- _Problem_
Every line in the data below that has the word "round" should be returned.

- _Extracted data_

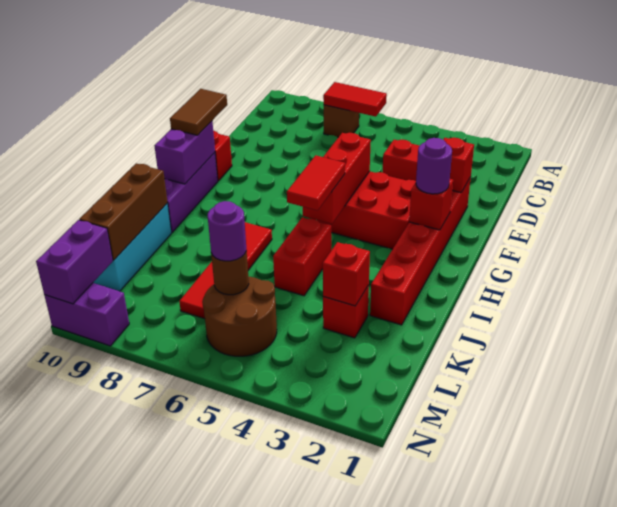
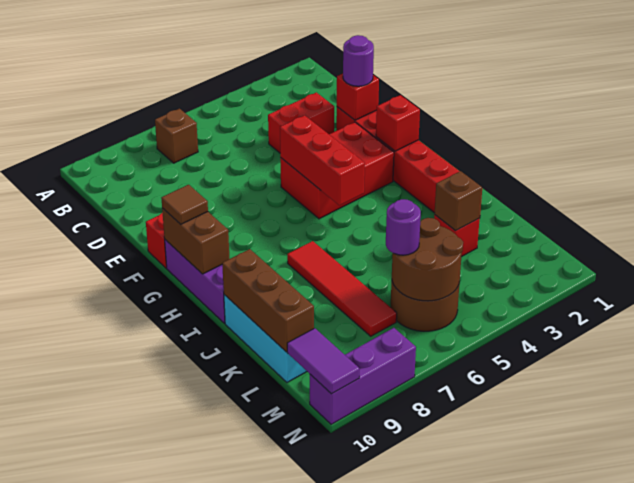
red tile B6:B7 level 2 -> none
brown tile F10:G10 level 3 -> brown tile G10 level 3
purple round brick G2 level 3 -> purple round brick E2 level 3
purple brick G10:H10 level 2 -> brown brick G10:H10 level 2
red tile H5:I5 level 3 -> none
red brick I5:J5 level 1 -> none
red brick K3 level 2 -> brown brick K3 level 2
brown round brick L6 level 2 -> brown round brick L5:M6 level 2
purple brick M10:N10 level 2 -> purple tile M10:N10 level 2
purple brick N9:N10 level 1 -> purple brick N8:N10 level 1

- _Result_
purple round brick G2 level 3 -> purple round brick E2 level 3
brown round brick L6 level 2 -> brown round brick L5:M6 level 2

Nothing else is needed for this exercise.